▶ [WORK ORDER]
All that is wanted is the exact text of each line from the one with "S1: switch (SIG13, VCC)" to the close of the listing, ends included.

▶ [DATA EXTRACTS]
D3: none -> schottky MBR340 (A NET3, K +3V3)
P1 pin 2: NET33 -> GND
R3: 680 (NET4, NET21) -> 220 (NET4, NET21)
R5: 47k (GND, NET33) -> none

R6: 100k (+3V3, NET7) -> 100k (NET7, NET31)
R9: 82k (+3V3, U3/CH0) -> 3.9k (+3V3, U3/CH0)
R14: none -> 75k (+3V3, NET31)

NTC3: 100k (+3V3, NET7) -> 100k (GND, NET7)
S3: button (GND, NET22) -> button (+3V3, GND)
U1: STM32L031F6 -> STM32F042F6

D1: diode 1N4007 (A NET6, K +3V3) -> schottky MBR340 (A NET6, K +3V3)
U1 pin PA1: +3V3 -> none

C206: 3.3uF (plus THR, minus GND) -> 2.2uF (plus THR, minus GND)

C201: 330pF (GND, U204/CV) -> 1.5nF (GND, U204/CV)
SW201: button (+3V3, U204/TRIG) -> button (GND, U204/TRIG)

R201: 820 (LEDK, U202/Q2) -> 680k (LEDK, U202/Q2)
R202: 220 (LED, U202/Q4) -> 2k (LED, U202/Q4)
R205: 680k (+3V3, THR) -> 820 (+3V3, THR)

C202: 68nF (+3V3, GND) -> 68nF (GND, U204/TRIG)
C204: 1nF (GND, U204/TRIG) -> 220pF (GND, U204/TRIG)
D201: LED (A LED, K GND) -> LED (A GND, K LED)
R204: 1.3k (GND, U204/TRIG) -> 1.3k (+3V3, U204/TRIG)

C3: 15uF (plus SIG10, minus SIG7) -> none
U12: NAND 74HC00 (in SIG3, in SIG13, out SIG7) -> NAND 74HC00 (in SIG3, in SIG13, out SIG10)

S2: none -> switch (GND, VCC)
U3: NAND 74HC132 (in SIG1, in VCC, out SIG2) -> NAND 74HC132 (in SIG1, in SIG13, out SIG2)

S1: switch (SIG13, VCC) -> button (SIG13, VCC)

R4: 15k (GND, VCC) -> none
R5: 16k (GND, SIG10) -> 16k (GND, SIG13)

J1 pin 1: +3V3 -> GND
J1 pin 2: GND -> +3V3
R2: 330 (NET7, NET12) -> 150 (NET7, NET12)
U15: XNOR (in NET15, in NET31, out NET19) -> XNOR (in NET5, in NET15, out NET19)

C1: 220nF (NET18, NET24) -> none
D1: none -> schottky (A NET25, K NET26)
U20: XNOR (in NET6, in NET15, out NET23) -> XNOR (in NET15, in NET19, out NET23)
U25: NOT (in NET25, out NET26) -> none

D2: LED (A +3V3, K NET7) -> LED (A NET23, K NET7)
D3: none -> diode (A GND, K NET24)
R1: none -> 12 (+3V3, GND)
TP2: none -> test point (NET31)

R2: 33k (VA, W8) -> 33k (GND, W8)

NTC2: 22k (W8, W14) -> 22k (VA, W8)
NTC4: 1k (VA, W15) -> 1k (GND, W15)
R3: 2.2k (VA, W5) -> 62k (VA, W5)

▶ [TASK ANSWER]
S1: switch (SIG13, VCC) -> button (SIG13, VCC)

R4: 15k (GND, VCC) -> none
R5: 16k (GND, SIG10) -> 16k (GND, SIG13)

J1 pin 1: +3V3 -> GND
J1 pin 2: GND -> +3V3
R2: 330 (NET7, NET12) -> 150 (NET7, NET12)
U15: XNOR (in NET15, in NET31, out NET19) -> XNOR (in NET5, in NET15, out NET19)

C1: 220nF (NET18, NET24) -> none
D1: none -> schottky (A NET25, K NET26)
U20: XNOR (in NET6, in NET15, out NET23) -> XNOR (in NET15, in NET19, out NET23)
U25: NOT (in NET25, out NET26) -> none

D2: LED (A +3V3, K NET7) -> LED (A NET23, K NET7)
D3: none -> diode (A GND, K NET24)
R1: none -> 12 (+3V3, GND)
TP2: none -> test point (NET31)

R2: 33k (VA, W8) -> 33k (GND, W8)

NTC2: 22k (W8, W14) -> 22k (VA, W8)
NTC4: 1k (VA, W15) -> 1k (GND, W15)
R3: 2.2k (VA, W5) -> 62k (VA, W5)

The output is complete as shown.